# Task
What is needed is a verbatim copy of the data, minus the pictures.

# Itemized modification records
════════════════════

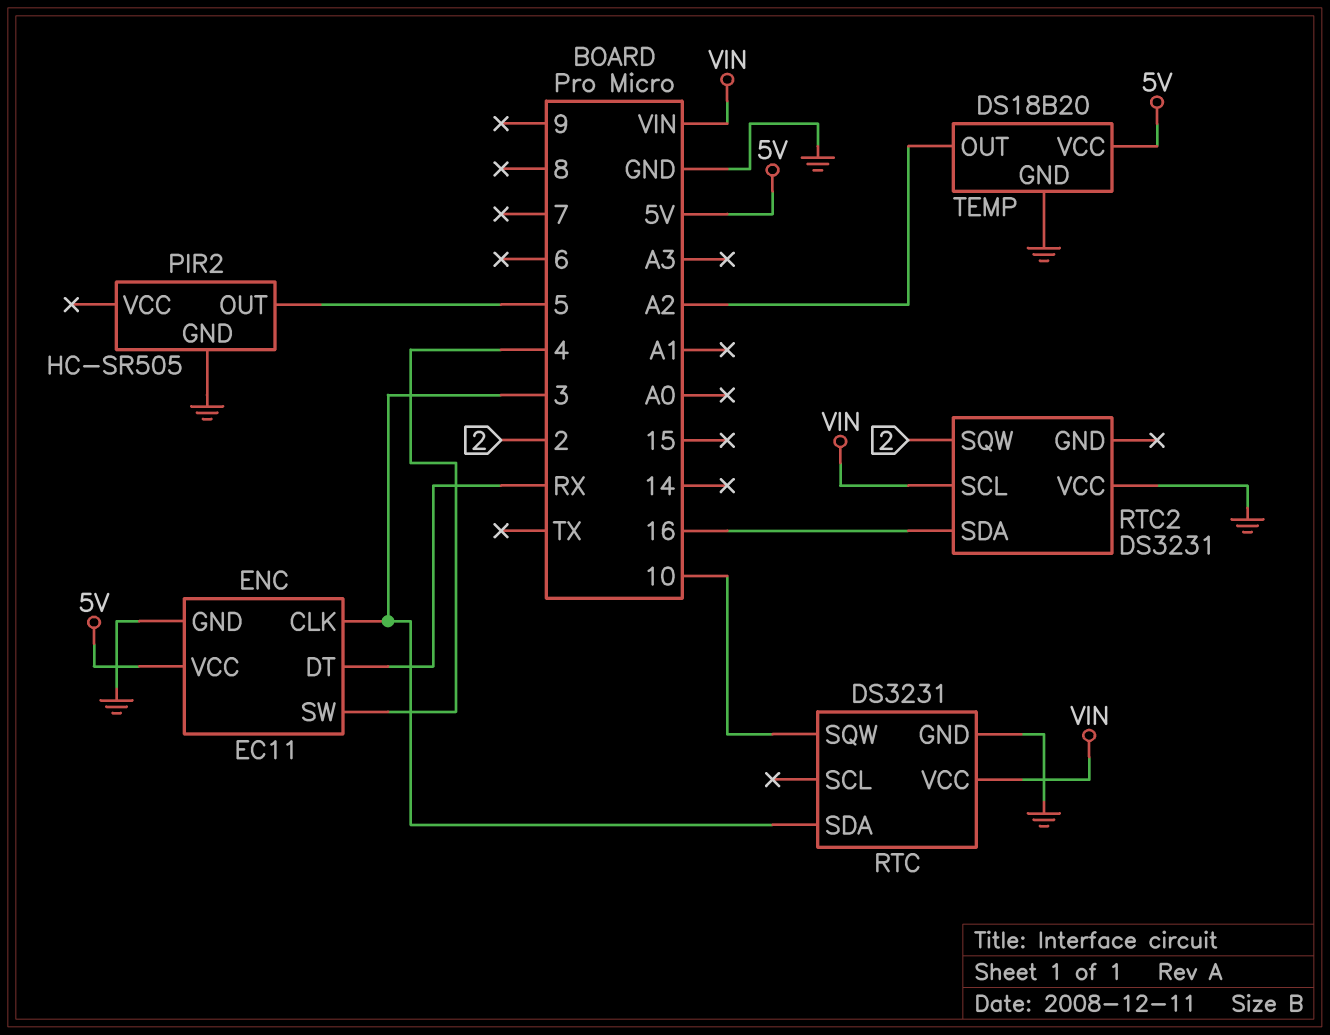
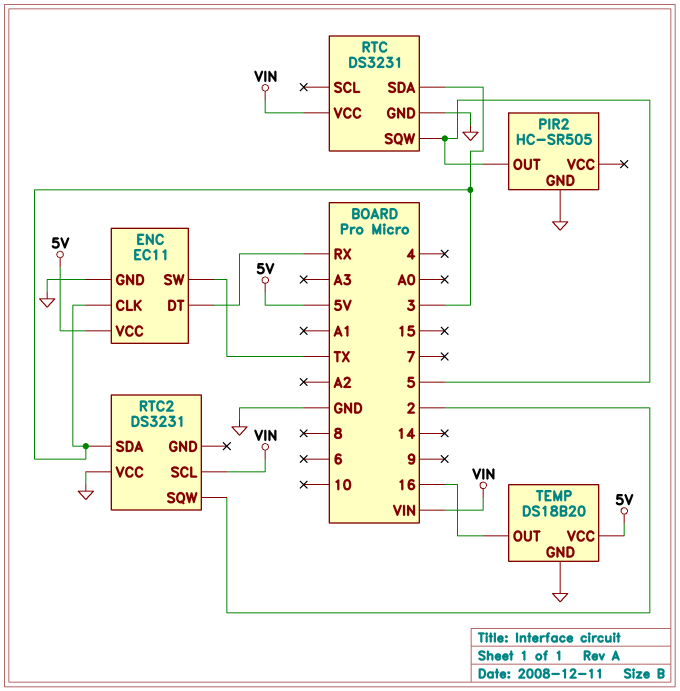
ENC pin SW: 4 -> TX
RTC pin SQW: 10 -> 5
RTC2 pin SDA: 16 -> 3
TEMP pin OUT: A2 -> 16

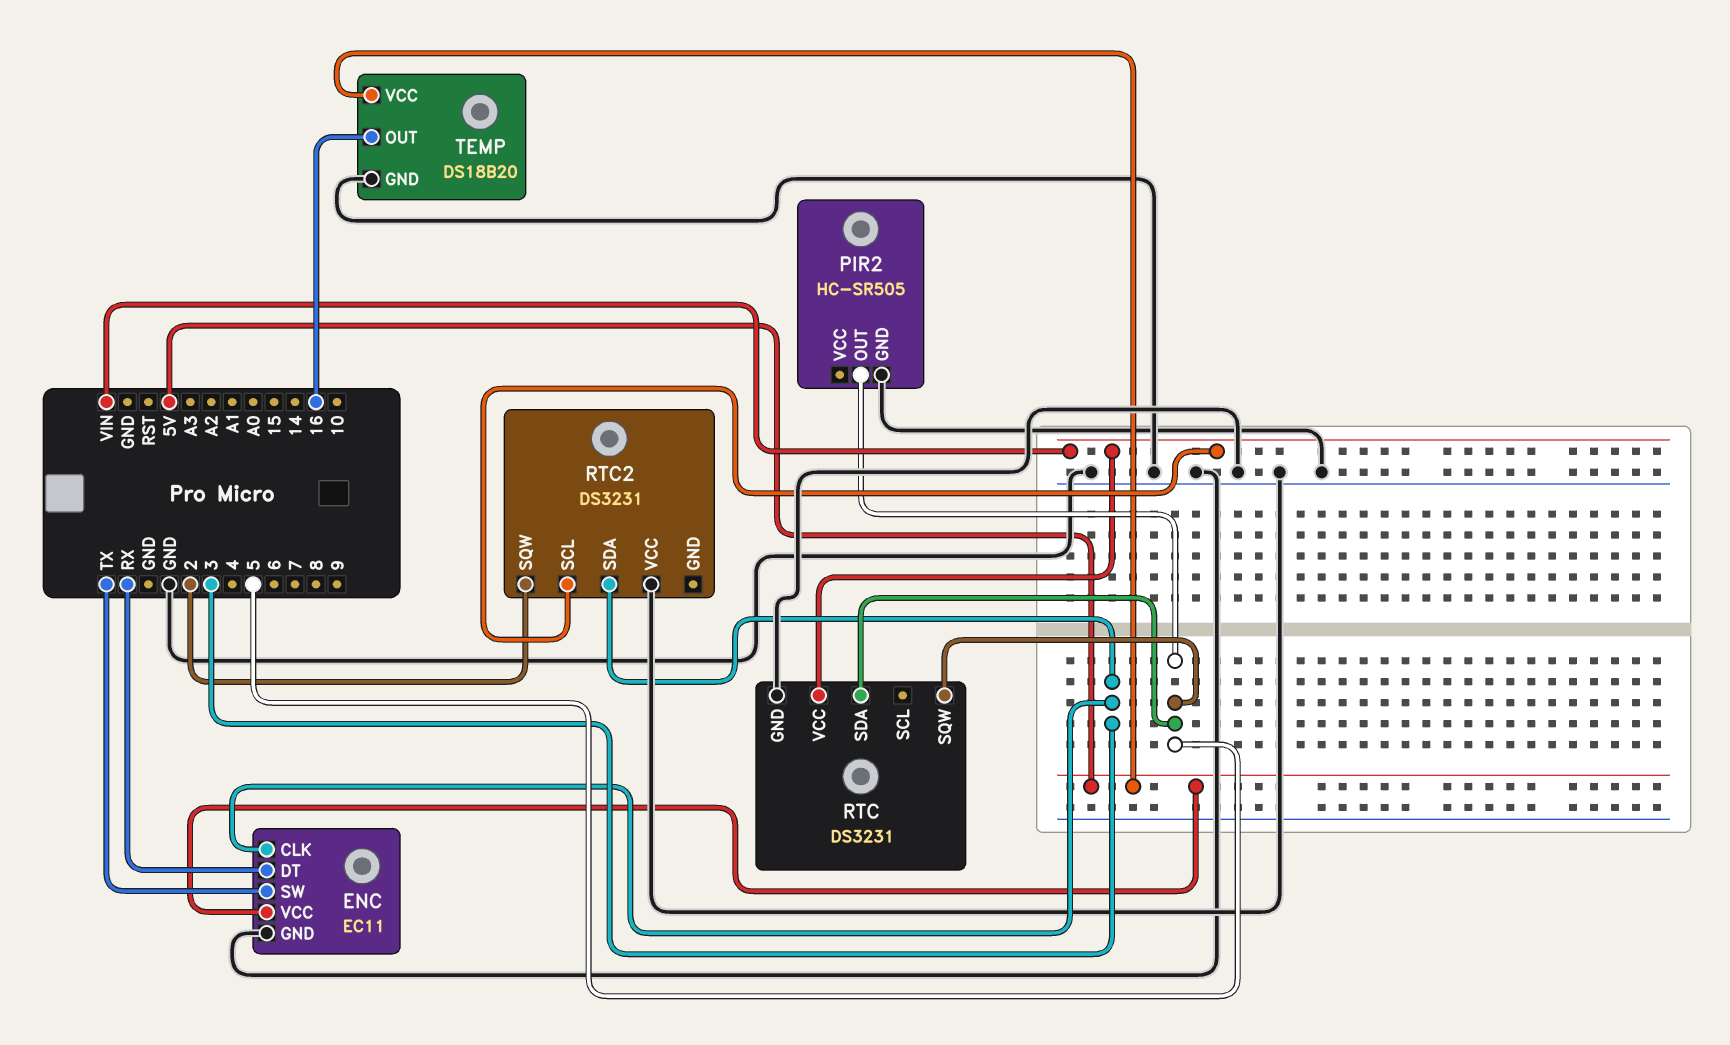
RTC pin SDA: 3 -> 5

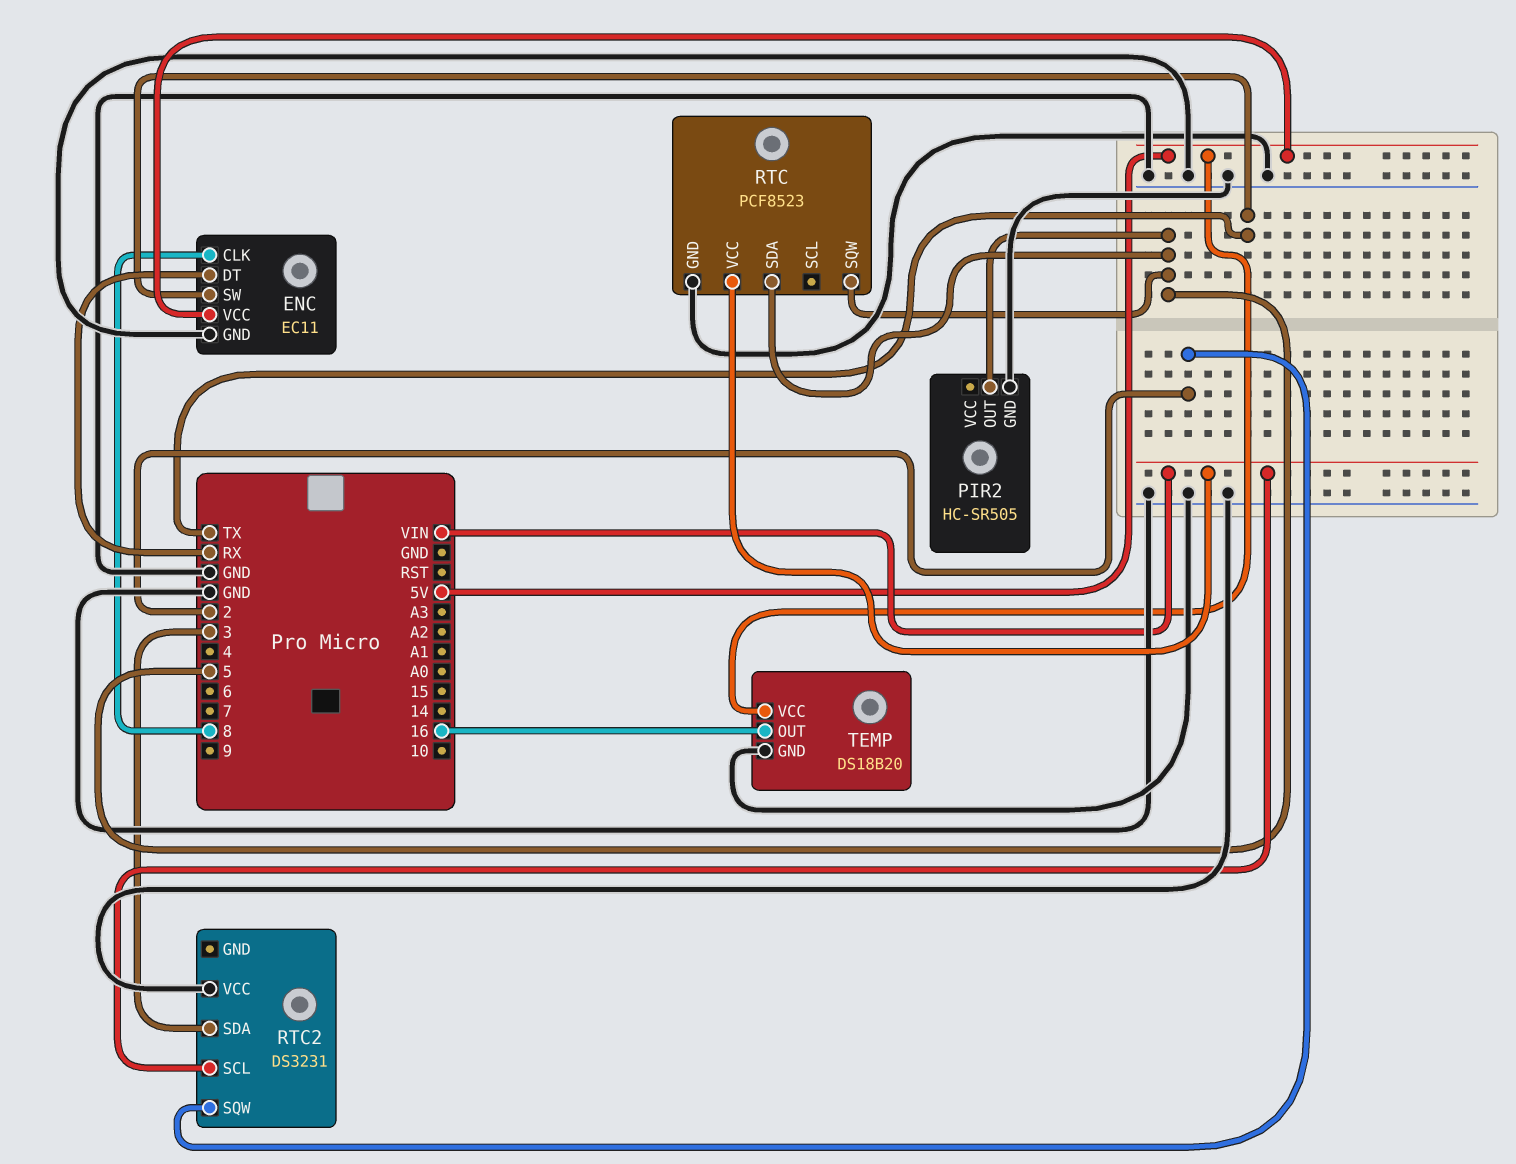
ENC pin CLK: 3 -> 8
RTC: DS3231 -> PCF8523

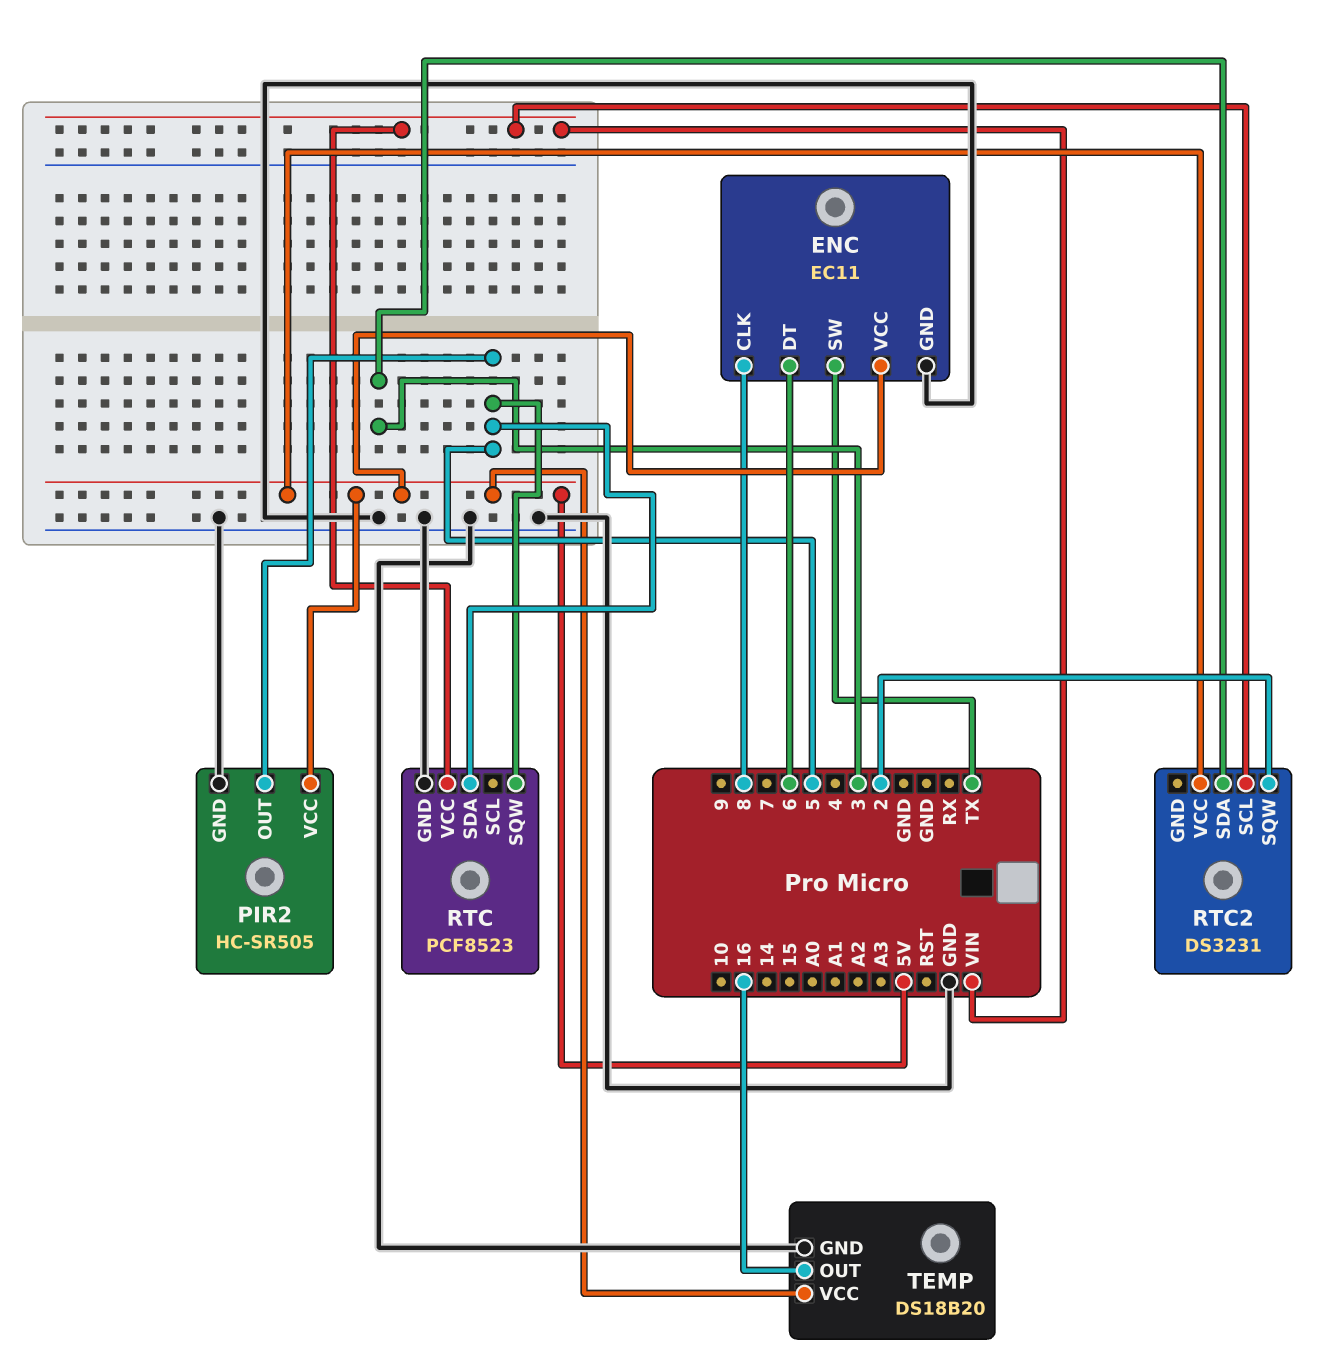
ENC pin DT: RX -> 6
PIR2 pin VCC: none -> 5V
RTC2 pin VCC: GND -> 5V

════════════════════

# Task answer
ENC pin SW: 4 -> TX
RTC pin SQW: 10 -> 5
RTC2 pin SDA: 16 -> 3
TEMP pin OUT: A2 -> 16

RTC pin SDA: 3 -> 5

ENC pin CLK: 3 -> 8
RTC: DS3231 -> PCF8523

ENC pin DT: RX -> 6
PIR2 pin VCC: none -> 5V
RTC2 pin VCC: GND -> 5V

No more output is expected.